* **Your goal**
Repeat every record exactly as written, but leave out the pictures.
*** Opening of Input data ***
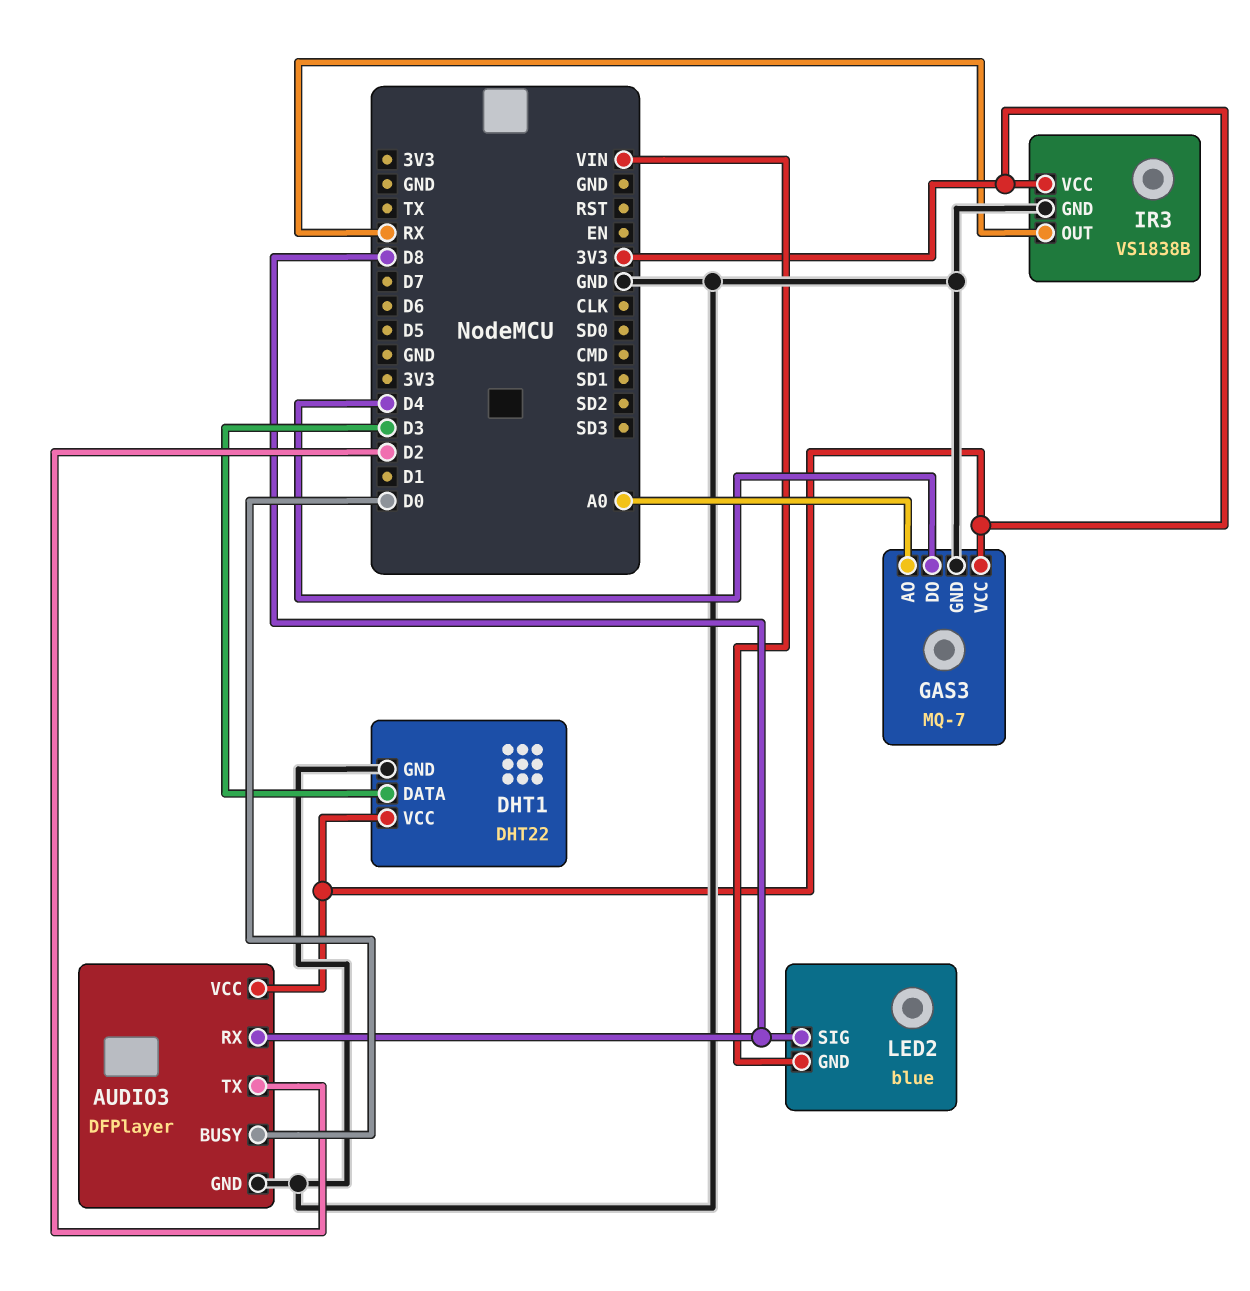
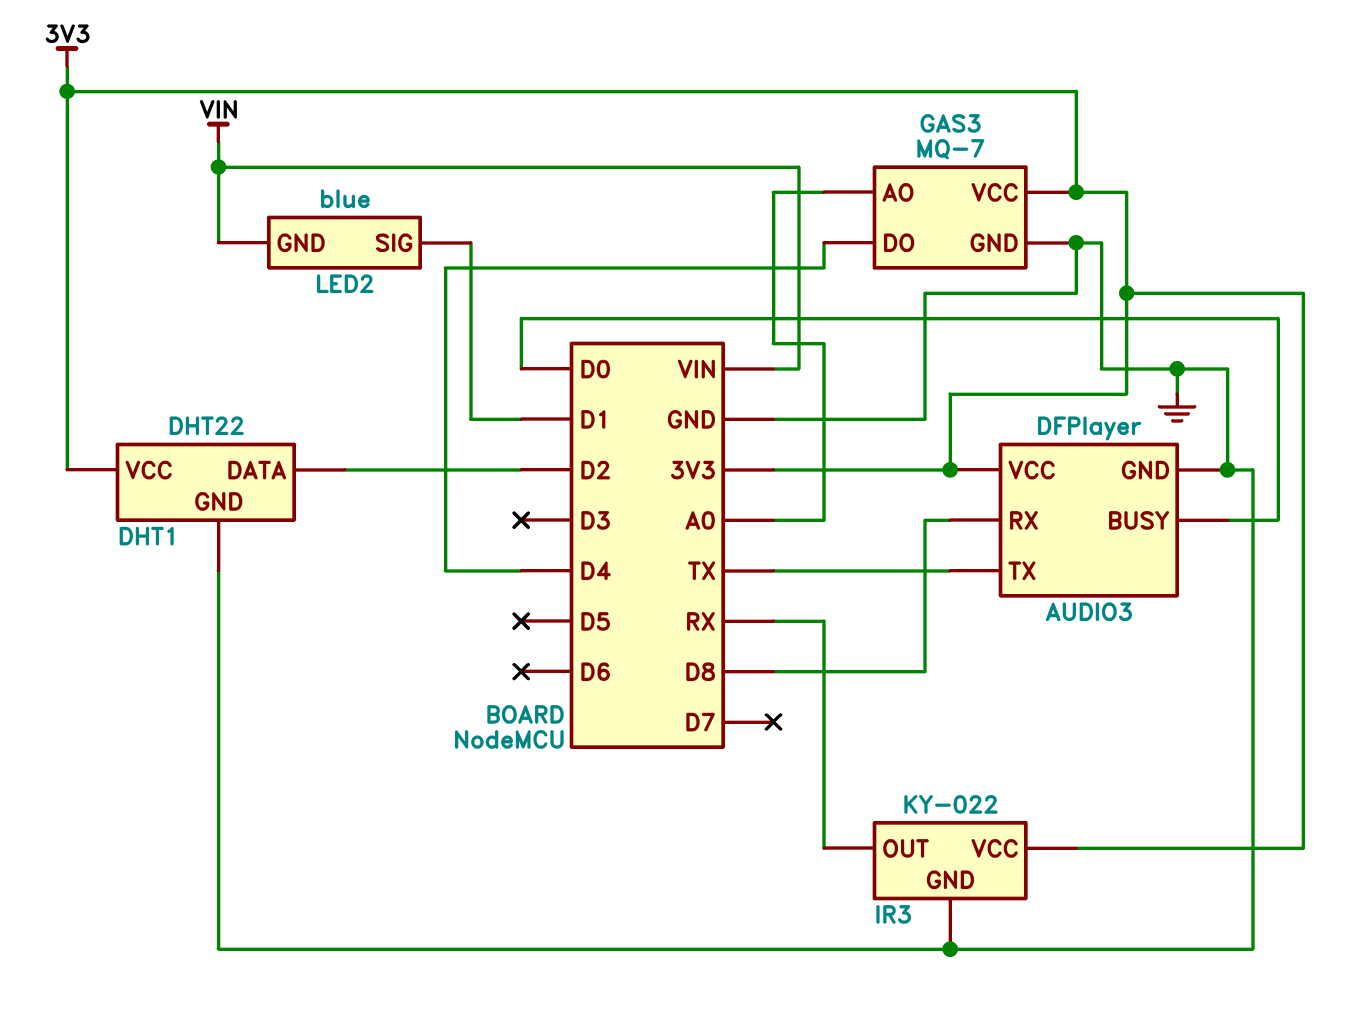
AUDIO3 pin TX: D2 -> TX
DHT1 pin DATA: D3 -> D2
IR3: VS1838B -> KY-022
LED2 pin SIG: D8 -> D1

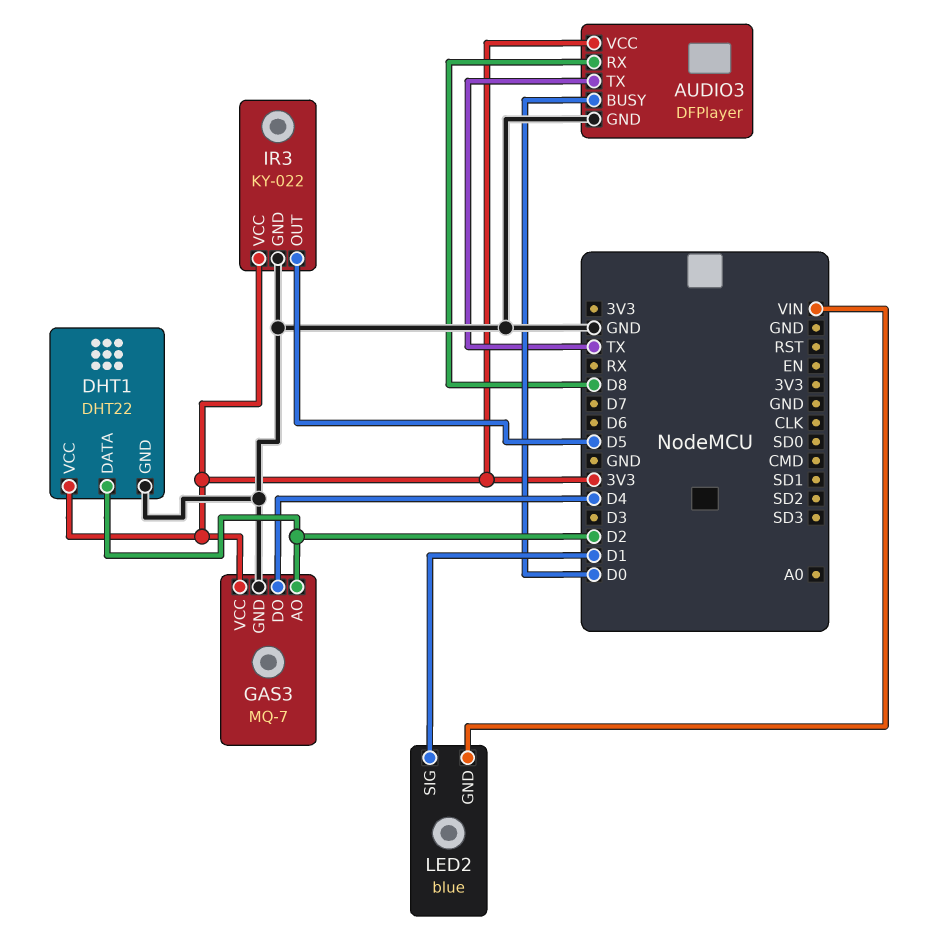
GAS3 pin AO: A0 -> D2
IR3 pin OUT: RX -> D5

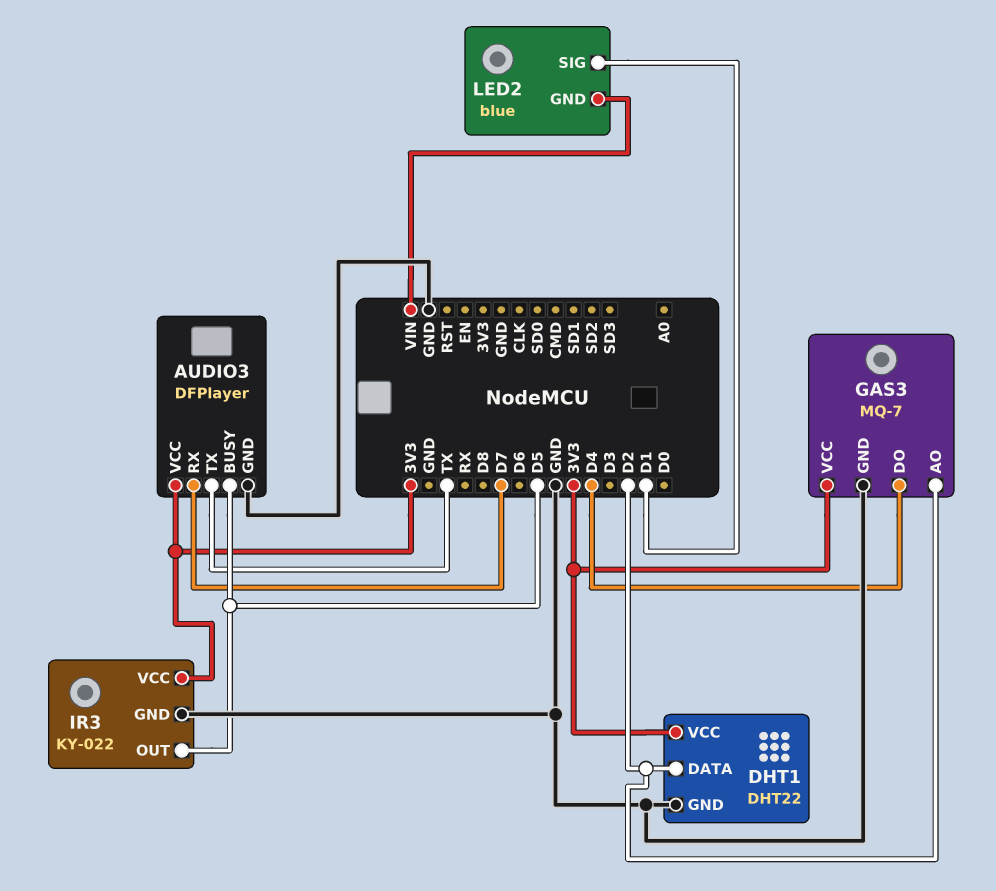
AUDIO3 pin BUSY: D0 -> D5
AUDIO3 pin RX: D8 -> D7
*** Close of Input data ***
* **Completed task**
AUDIO3 pin TX: D2 -> TX
DHT1 pin DATA: D3 -> D2
IR3: VS1838B -> KY-022
LED2 pin SIG: D8 -> D1

GAS3 pin AO: A0 -> D2
IR3 pin OUT: RX -> D5

AUDIO3 pin BUSY: D0 -> D5
AUDIO3 pin RX: D8 -> D7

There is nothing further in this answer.